Data excerpts:
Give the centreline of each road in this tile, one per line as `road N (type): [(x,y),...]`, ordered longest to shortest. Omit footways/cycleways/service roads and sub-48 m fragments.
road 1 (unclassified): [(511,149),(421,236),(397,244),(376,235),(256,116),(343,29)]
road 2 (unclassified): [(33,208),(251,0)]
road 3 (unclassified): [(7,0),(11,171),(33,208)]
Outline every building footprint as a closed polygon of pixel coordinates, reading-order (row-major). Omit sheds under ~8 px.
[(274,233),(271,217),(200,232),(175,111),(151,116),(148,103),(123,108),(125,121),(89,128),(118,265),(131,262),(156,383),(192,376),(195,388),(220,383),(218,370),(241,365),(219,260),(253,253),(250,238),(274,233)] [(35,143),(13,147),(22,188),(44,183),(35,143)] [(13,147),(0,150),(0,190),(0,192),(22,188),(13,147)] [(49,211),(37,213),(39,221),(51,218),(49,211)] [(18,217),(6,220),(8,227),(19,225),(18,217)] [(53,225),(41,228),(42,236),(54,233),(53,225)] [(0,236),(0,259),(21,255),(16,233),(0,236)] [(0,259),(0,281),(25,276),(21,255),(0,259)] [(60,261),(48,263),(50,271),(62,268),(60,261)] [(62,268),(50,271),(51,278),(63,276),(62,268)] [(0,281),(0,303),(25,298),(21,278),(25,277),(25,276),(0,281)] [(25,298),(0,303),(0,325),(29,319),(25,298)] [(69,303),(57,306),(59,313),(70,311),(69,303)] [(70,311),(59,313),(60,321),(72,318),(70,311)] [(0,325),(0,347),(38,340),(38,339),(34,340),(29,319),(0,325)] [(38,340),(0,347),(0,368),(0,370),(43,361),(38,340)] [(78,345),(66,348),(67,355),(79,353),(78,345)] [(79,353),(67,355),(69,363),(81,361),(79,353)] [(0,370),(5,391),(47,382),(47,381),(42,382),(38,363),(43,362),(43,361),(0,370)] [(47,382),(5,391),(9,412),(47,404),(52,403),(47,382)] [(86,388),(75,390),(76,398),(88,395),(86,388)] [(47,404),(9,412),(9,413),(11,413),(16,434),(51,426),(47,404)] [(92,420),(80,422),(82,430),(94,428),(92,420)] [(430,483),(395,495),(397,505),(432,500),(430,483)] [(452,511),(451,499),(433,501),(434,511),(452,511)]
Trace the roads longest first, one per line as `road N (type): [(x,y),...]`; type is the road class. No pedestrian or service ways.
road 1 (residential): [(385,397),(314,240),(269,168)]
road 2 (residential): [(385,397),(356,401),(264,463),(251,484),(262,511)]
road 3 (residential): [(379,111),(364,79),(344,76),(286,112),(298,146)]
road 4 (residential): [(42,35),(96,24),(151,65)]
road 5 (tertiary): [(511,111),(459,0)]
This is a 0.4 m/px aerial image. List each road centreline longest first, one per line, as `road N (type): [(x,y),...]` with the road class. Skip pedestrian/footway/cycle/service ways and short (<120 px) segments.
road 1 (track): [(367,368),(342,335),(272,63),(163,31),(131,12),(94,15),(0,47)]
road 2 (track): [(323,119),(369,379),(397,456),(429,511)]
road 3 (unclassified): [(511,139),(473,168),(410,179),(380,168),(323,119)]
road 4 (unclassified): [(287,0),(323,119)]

*Goal*
Return every line of the material above verbatim, leaving each character unchanged.

*Task output*
Give the centreline of each road in this tile, one per line as `road N (type): [(x,y),...]`, ordered longest to shortest. Omit footways/cycleways/service roads and sub-48 m fragments.
road 1 (unclassified): [(511,149),(421,236),(397,244),(376,235),(256,116),(343,29)]
road 2 (unclassified): [(33,208),(251,0)]
road 3 (unclassified): [(7,0),(11,171),(33,208)]
Outline every building footprint as a closed polygon of pixel coordinates, reading-order (row-major). Omit sheds under ~8 px.
[(274,233),(271,217),(200,232),(175,111),(151,116),(148,103),(123,108),(125,121),(89,128),(118,265),(131,262),(156,383),(192,376),(195,388),(220,383),(218,370),(241,365),(219,260),(253,253),(250,238),(274,233)] [(35,143),(13,147),(22,188),(44,183),(35,143)] [(13,147),(0,150),(0,190),(0,192),(22,188),(13,147)] [(49,211),(37,213),(39,221),(51,218),(49,211)] [(18,217),(6,220),(8,227),(19,225),(18,217)] [(53,225),(41,228),(42,236),(54,233),(53,225)] [(0,236),(0,259),(21,255),(16,233),(0,236)] [(0,259),(0,281),(25,276),(21,255),(0,259)] [(60,261),(48,263),(50,271),(62,268),(60,261)] [(62,268),(50,271),(51,278),(63,276),(62,268)] [(0,281),(0,303),(25,298),(21,278),(25,277),(25,276),(0,281)] [(25,298),(0,303),(0,325),(29,319),(25,298)] [(69,303),(57,306),(59,313),(70,311),(69,303)] [(70,311),(59,313),(60,321),(72,318),(70,311)] [(0,325),(0,347),(38,340),(38,339),(34,340),(29,319),(0,325)] [(38,340),(0,347),(0,368),(0,370),(43,361),(38,340)] [(78,345),(66,348),(67,355),(79,353),(78,345)] [(79,353),(67,355),(69,363),(81,361),(79,353)] [(0,370),(5,391),(47,382),(47,381),(42,382),(38,363),(43,362),(43,361),(0,370)] [(47,382),(5,391),(9,412),(47,404),(52,403),(47,382)] [(86,388),(75,390),(76,398),(88,395),(86,388)] [(47,404),(9,412),(9,413),(11,413),(16,434),(51,426),(47,404)] [(92,420),(80,422),(82,430),(94,428),(92,420)] [(430,483),(395,495),(397,505),(432,500),(430,483)] [(452,511),(451,499),(433,501),(434,511),(452,511)]
Trace the roads longest first, one per line as `road N (type): [(x,y),...]`; type is the road class. No pedestrian or service ways.
road 1 (residential): [(385,397),(314,240),(269,168)]
road 2 (residential): [(385,397),(356,401),(264,463),(251,484),(262,511)]
road 3 (residential): [(379,111),(364,79),(344,76),(286,112),(298,146)]
road 4 (residential): [(42,35),(96,24),(151,65)]
road 5 (tertiary): [(511,111),(459,0)]
This is a 0.4 m/px aerial image. List each road centreline longest first, one per line, as `road N (type): [(x,y),...]` with the road class. Skip pedestrian/footway/cycle/service ways and short (<120 px) segments.
road 1 (track): [(367,368),(342,335),(272,63),(163,31),(131,12),(94,15),(0,47)]
road 2 (track): [(323,119),(369,379),(397,456),(429,511)]
road 3 (unclassified): [(511,139),(473,168),(410,179),(380,168),(323,119)]
road 4 (unclassified): [(287,0),(323,119)]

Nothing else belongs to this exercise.